## What you should do
Among the entries, find each line that includes the string "round" and list it.

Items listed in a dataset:
━━━━━━━━━━━━━━━━
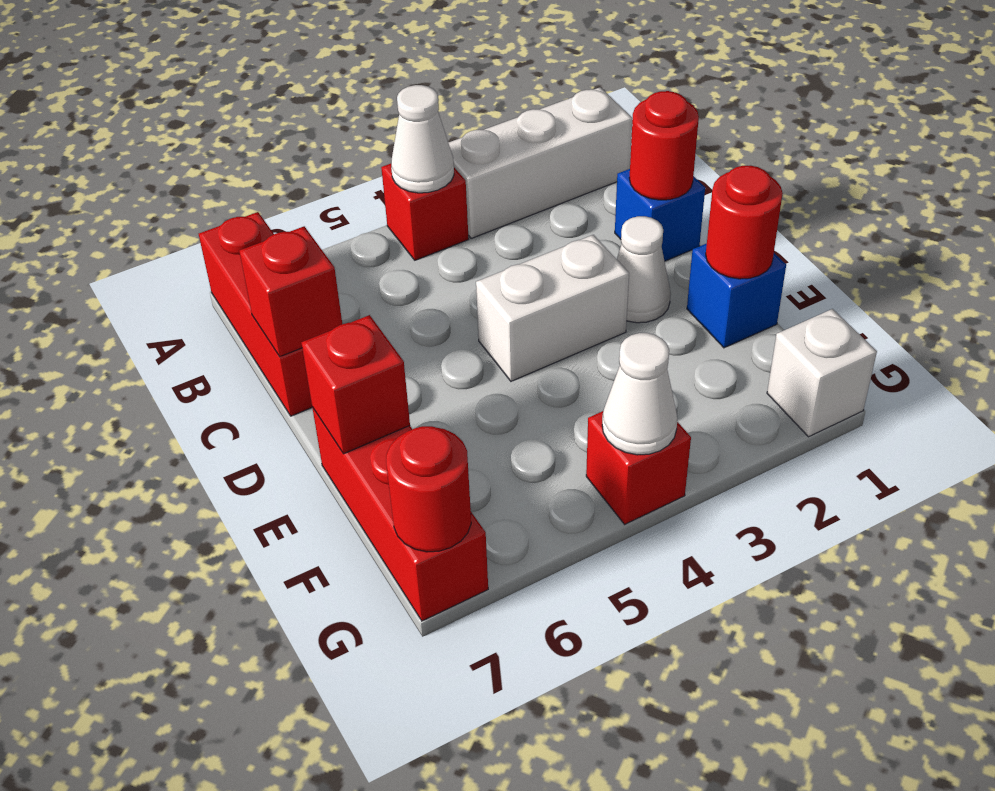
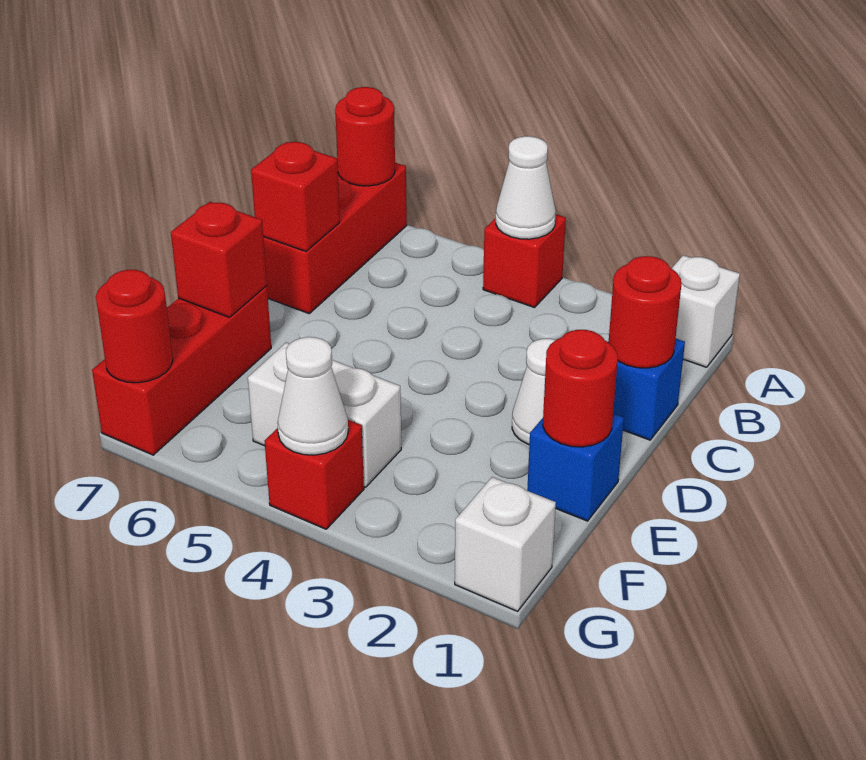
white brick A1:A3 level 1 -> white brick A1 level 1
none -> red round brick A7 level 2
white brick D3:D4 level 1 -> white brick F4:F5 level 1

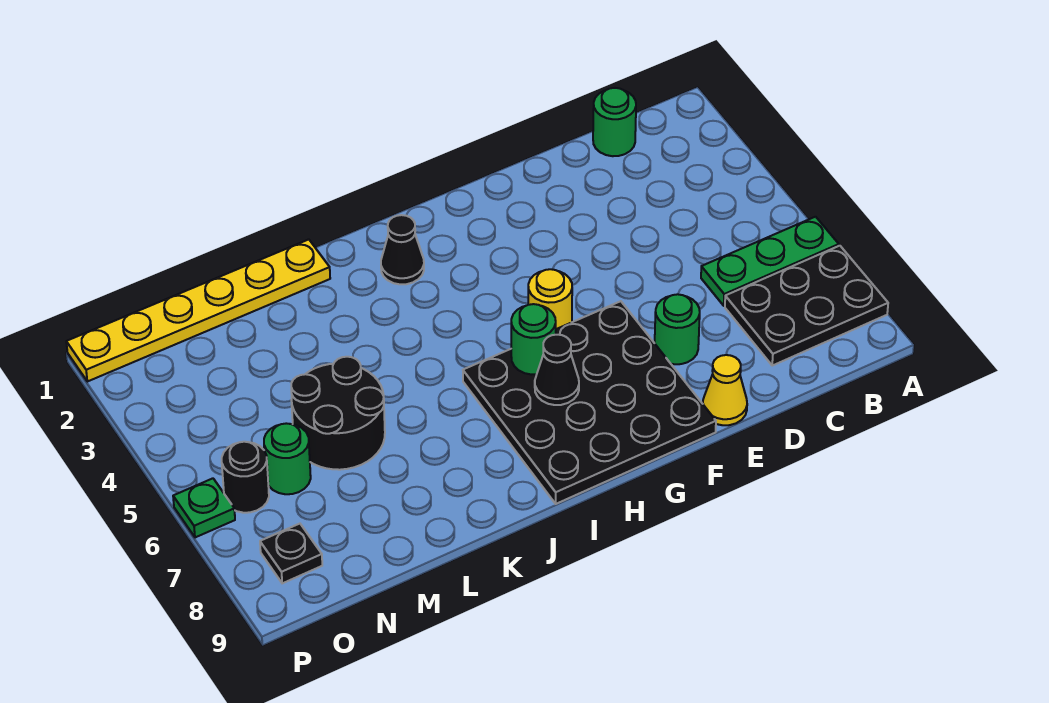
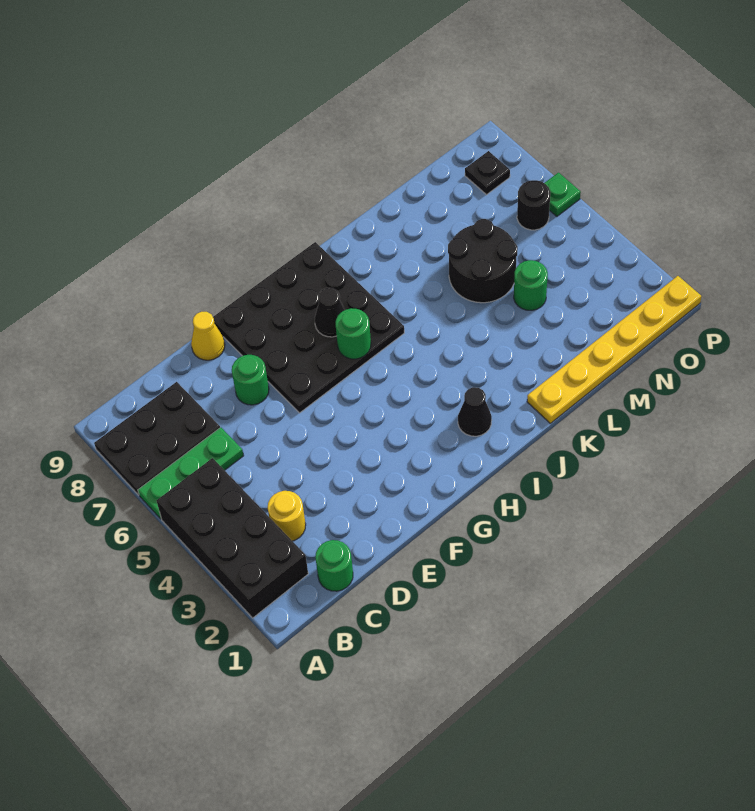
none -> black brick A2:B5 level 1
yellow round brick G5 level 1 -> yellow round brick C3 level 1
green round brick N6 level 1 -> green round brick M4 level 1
━━━━━━━━━━━━━━━━
## Written answer
none -> red round brick A7 level 2
yellow round brick G5 level 1 -> yellow round brick C3 level 1
green round brick N6 level 1 -> green round brick M4 level 1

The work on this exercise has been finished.